WHAT YOU NEED TO DO
From the line that holds "yellow tile F2:H3" down to the last line of the listing below, transcribe exactly and only those lines. Leave pictures out.

TASK MATERIAL
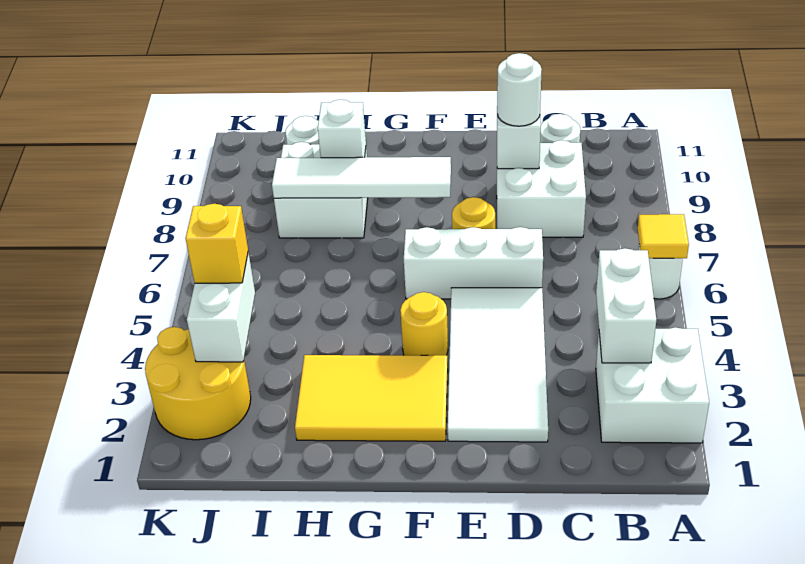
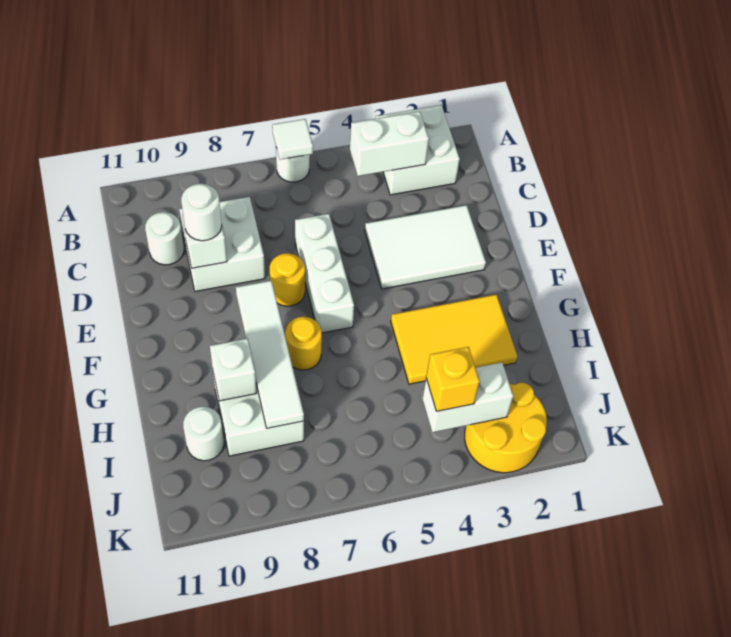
yellow tile A6 level 2 -> white tile A6 level 2
white tile D2:E5 level 1 -> white tile D2:E4 level 1
yellow tile F2:H3 level 1 -> yellow tile G2:H4 level 1
yellow round brick F4 level 1 -> yellow round brick G7 level 1

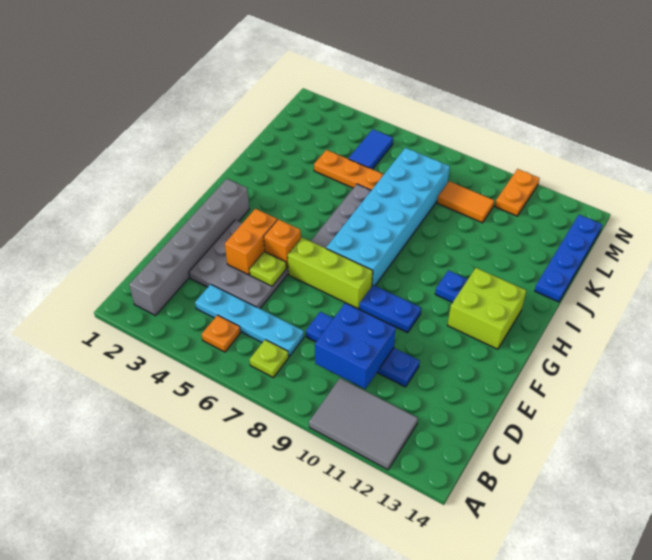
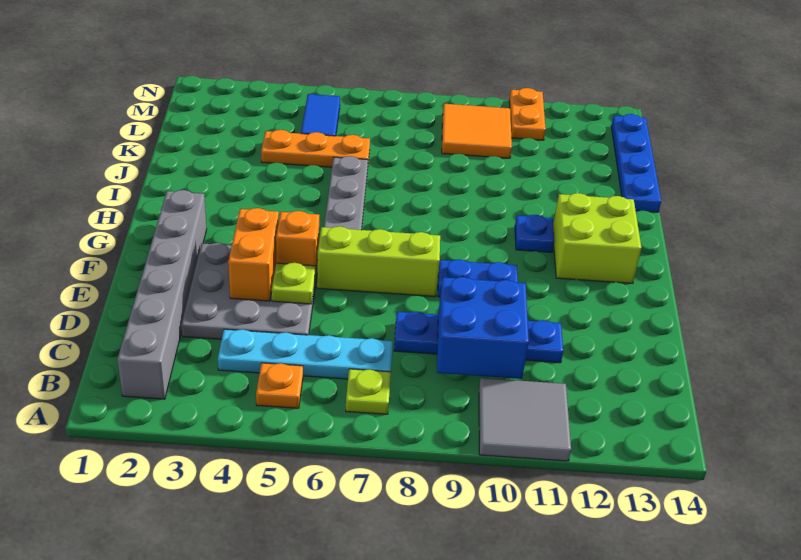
grey tile A10:B12 level 1 -> grey tile A10:B11 level 1
cyan brick G7:L8 level 1 -> none
orange tile L9:L10 level 1 -> orange tile L9:M10 level 1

ANSWER SECTION
yellow tile F2:H3 level 1 -> yellow tile G2:H4 level 1
yellow round brick F4 level 1 -> yellow round brick G7 level 1

grey tile A10:B12 level 1 -> grey tile A10:B11 level 1
cyan brick G7:L8 level 1 -> none
orange tile L9:L10 level 1 -> orange tile L9:M10 level 1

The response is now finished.